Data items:
┄┄┄┄┄┄

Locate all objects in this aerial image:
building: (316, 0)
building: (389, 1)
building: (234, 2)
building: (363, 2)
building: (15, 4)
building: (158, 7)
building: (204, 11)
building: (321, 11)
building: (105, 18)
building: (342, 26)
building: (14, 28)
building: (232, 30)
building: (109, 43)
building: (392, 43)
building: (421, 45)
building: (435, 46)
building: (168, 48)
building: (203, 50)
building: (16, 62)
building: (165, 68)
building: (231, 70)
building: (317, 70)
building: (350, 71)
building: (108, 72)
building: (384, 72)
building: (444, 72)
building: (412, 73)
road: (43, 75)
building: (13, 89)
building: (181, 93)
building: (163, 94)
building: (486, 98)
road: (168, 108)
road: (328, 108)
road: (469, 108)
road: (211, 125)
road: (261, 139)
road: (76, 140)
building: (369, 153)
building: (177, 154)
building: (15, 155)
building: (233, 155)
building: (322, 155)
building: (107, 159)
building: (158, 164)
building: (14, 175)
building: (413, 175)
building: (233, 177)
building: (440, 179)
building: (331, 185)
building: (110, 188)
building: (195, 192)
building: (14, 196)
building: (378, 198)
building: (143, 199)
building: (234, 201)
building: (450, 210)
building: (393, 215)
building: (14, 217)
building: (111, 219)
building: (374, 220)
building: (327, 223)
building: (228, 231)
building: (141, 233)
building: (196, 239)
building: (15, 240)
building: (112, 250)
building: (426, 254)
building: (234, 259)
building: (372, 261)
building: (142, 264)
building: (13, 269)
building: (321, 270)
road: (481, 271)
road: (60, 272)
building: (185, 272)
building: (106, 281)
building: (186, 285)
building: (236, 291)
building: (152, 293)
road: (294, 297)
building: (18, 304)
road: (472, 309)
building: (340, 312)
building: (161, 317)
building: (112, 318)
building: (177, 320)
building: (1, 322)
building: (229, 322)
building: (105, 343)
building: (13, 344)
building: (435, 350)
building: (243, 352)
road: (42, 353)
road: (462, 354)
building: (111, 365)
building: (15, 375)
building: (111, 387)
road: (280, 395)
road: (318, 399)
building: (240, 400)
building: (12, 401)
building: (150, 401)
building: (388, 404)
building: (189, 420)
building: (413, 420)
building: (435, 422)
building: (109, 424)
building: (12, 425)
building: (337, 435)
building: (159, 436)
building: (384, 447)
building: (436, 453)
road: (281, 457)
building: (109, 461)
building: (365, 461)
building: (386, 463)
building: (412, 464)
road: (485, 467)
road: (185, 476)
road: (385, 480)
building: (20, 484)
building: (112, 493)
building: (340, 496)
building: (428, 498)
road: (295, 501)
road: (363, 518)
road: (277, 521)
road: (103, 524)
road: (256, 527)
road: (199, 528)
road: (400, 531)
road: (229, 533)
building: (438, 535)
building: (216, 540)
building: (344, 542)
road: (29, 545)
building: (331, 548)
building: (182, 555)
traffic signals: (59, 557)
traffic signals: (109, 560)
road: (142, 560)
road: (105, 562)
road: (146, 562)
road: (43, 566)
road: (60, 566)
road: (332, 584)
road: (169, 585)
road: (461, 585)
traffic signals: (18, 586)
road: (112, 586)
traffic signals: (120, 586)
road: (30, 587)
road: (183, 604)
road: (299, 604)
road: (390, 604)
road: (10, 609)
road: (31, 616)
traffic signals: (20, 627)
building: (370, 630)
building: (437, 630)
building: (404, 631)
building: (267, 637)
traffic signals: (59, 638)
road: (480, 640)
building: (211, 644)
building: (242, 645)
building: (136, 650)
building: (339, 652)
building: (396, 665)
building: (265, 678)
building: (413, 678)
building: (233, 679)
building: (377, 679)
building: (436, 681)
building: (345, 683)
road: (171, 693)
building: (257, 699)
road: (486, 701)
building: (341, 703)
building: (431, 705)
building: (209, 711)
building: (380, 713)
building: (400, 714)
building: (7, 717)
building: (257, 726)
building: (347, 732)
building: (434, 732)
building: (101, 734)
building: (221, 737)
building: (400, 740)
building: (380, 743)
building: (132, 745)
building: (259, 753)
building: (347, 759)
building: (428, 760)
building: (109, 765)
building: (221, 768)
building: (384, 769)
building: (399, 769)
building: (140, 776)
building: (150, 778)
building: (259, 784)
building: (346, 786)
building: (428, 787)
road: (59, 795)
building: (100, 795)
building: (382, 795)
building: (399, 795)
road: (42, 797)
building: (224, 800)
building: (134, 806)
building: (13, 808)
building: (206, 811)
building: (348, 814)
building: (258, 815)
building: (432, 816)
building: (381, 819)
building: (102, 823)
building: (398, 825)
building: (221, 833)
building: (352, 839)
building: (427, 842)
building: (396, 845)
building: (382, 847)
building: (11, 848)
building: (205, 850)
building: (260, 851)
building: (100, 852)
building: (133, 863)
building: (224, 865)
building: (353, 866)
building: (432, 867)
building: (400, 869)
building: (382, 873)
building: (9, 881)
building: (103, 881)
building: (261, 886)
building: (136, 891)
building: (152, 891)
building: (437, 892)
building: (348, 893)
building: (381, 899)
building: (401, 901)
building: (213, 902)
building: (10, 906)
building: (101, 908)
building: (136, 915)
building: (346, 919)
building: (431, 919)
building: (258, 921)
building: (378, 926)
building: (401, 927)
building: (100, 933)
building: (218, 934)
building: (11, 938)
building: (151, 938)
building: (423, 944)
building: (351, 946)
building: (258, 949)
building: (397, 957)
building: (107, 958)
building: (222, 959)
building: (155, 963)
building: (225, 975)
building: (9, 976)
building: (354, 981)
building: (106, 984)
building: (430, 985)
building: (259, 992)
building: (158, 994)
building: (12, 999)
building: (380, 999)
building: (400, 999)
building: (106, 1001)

┄┄┄┄┄┄

How to complete this task >> The lines in the records above that include the word "signals" must be copied out.

Response >>
traffic signals: (59, 557)
traffic signals: (109, 560)
traffic signals: (18, 586)
traffic signals: (120, 586)
traffic signals: (20, 627)
traffic signals: (59, 638)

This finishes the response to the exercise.